## Listed entries

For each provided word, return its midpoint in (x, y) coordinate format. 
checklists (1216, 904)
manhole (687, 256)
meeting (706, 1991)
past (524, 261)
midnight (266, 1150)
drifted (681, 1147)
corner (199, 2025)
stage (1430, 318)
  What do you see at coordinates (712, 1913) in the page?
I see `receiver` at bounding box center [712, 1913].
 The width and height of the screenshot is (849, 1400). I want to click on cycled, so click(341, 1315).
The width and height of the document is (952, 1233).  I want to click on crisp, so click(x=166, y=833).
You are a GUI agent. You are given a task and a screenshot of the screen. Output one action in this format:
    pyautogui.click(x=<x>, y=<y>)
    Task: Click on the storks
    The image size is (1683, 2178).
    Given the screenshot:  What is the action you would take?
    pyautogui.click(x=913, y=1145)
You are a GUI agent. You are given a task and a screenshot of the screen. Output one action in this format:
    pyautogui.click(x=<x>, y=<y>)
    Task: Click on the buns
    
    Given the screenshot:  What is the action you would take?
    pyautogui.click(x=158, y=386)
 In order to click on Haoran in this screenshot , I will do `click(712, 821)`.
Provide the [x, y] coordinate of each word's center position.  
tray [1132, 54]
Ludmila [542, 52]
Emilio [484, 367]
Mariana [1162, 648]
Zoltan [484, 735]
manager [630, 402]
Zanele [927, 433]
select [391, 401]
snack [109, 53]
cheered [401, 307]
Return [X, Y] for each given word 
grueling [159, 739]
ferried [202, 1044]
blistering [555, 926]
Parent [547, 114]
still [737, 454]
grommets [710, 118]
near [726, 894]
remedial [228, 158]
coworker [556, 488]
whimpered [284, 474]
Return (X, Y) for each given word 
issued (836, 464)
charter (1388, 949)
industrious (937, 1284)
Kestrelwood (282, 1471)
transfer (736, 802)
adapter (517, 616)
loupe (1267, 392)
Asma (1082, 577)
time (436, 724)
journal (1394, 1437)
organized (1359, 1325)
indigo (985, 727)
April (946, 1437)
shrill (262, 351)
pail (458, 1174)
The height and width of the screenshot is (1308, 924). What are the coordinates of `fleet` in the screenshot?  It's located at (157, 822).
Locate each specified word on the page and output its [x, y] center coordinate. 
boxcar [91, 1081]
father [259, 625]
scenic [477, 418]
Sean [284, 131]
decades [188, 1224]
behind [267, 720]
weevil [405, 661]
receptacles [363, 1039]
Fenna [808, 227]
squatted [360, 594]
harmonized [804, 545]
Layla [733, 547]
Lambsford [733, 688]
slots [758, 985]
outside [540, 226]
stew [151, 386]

## Task objective
Format the lines of the data above, from the one containing "charter (1388, 949)" through the one containing "Lambsford [733, 688]", inclusive, as a numbered list, leaving out any blank lines.

## Result
1. charter (1388, 949)
2. industrious (937, 1284)
3. Kestrelwood (282, 1471)
4. transfer (736, 802)
5. adapter (517, 616)
6. loupe (1267, 392)
7. Asma (1082, 577)
8. time (436, 724)
9. journal (1394, 1437)
10. organized (1359, 1325)
11. indigo (985, 727)
12. April (946, 1437)
13. shrill (262, 351)
14. pail (458, 1174)
15. The height and width of the screenshot is (1308, 924). What are the coordinates of `fleet` in the screenshot?  It's located at (157, 822).
16. Locate each specified word on the page and output its [x, y] center coordinate. 
17. boxcar [91, 1081]
18. father [259, 625]
19. scenic [477, 418]
20. Sean [284, 131]
21. decades [188, 1224]
22. behind [267, 720]
23. weevil [405, 661]
24. receptacles [363, 1039]
25. Fenna [808, 227]
26. squatted [360, 594]
27. harmonized [804, 545]
28. Layla [733, 547]
29. Lambsford [733, 688]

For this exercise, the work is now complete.